Difference listings:
=== Section Start ===
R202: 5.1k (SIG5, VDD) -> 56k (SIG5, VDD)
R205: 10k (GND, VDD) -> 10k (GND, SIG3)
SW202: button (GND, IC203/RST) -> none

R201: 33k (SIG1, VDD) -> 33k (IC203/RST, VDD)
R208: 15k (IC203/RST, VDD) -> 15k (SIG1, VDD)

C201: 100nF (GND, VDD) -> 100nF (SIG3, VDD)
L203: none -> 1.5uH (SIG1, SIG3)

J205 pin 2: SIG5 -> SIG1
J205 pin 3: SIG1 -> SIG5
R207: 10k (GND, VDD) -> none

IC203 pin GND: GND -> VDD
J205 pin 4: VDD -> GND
=== Section End ===
**Description of the task:** Recopy the entries above in their entirety, exactly.

**Exercise solution:**
R202: 5.1k (SIG5, VDD) -> 56k (SIG5, VDD)
R205: 10k (GND, VDD) -> 10k (GND, SIG3)
SW202: button (GND, IC203/RST) -> none

R201: 33k (SIG1, VDD) -> 33k (IC203/RST, VDD)
R208: 15k (IC203/RST, VDD) -> 15k (SIG1, VDD)

C201: 100nF (GND, VDD) -> 100nF (SIG3, VDD)
L203: none -> 1.5uH (SIG1, SIG3)

J205 pin 2: SIG5 -> SIG1
J205 pin 3: SIG1 -> SIG5
R207: 10k (GND, VDD) -> none

IC203 pin GND: GND -> VDD
J205 pin 4: VDD -> GND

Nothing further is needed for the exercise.